GOAL OF THE EXERCISE: All of the records below are to be output exactly; no image belongs in the result.

STORED DATA:
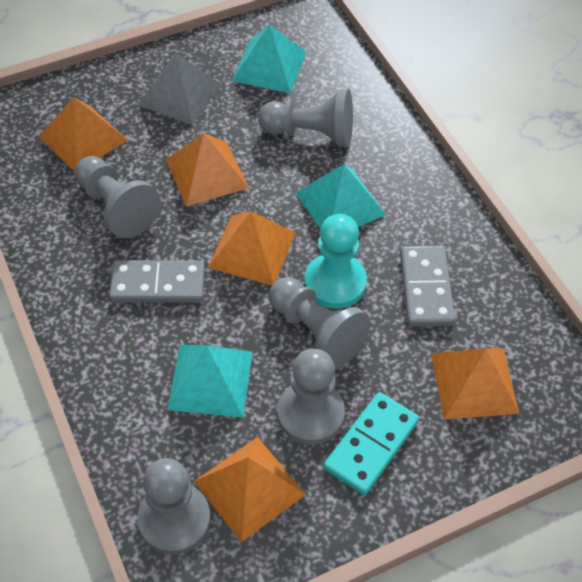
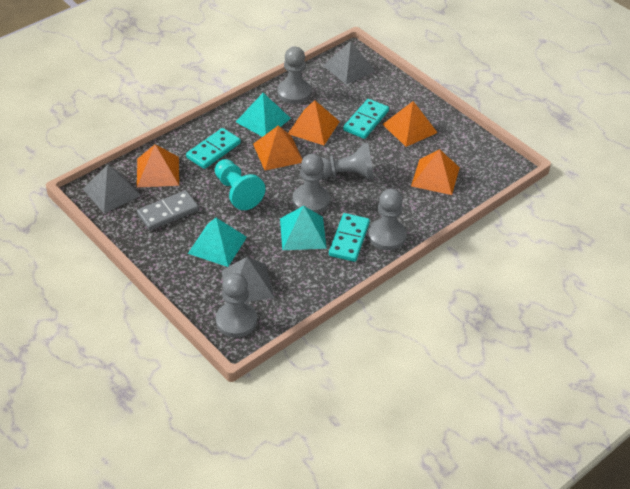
grey domino: 2 -> 1
grey pyramid: 1 -> 3
turquoise domino: 1 -> 3

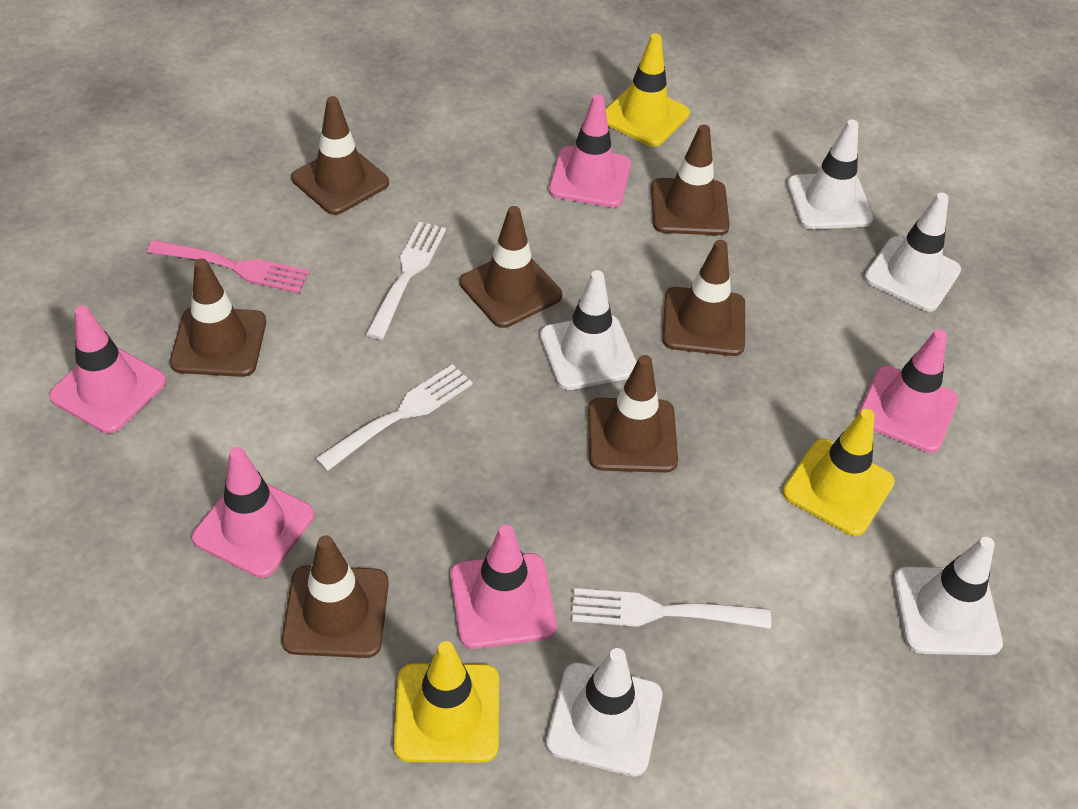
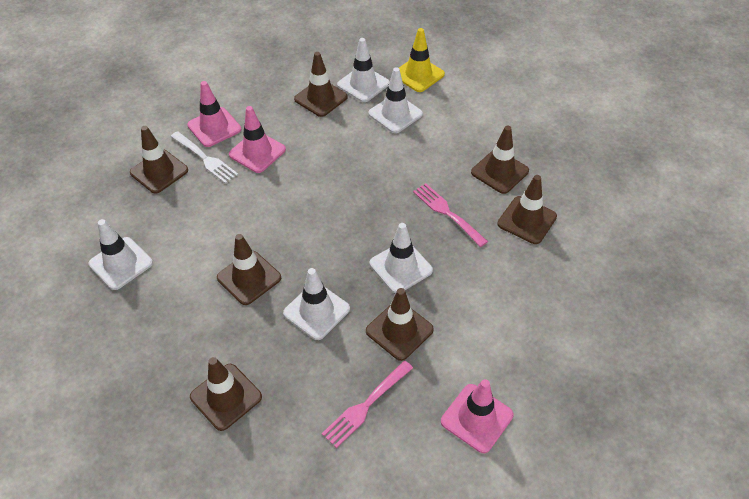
pink fork: 1 -> 2
pink traffic cone: 5 -> 3
white fork: 3 -> 1
yellow traffic cone: 3 -> 1

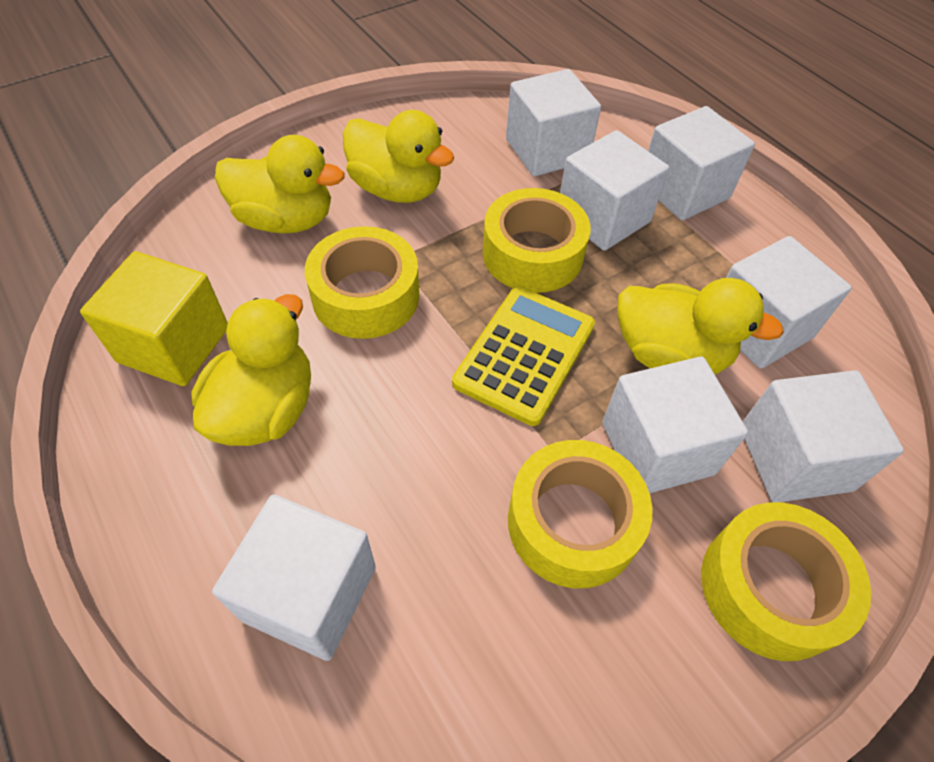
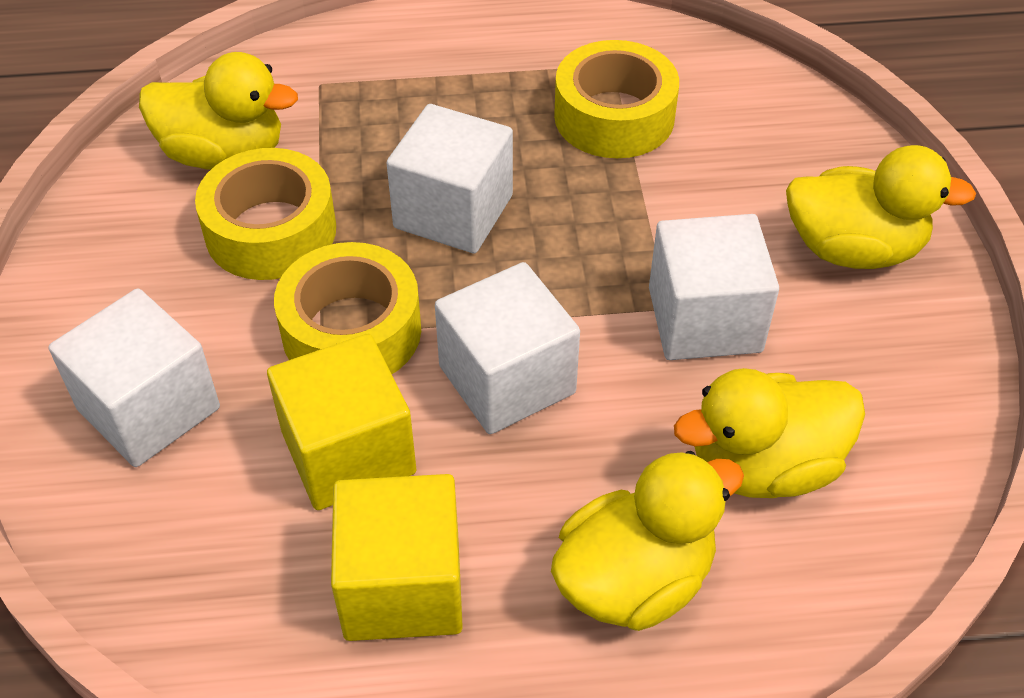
white cube: 7 -> 4
yellow calculator: 1 -> 0
yellow cube: 1 -> 2
yellow tape: 4 -> 3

RESPONSE:
grey domino: 2 -> 1
grey pyramid: 1 -> 3
turquoise domino: 1 -> 3

pink fork: 1 -> 2
pink traffic cone: 5 -> 3
white fork: 3 -> 1
yellow traffic cone: 3 -> 1

white cube: 7 -> 4
yellow calculator: 1 -> 0
yellow cube: 1 -> 2
yellow tape: 4 -> 3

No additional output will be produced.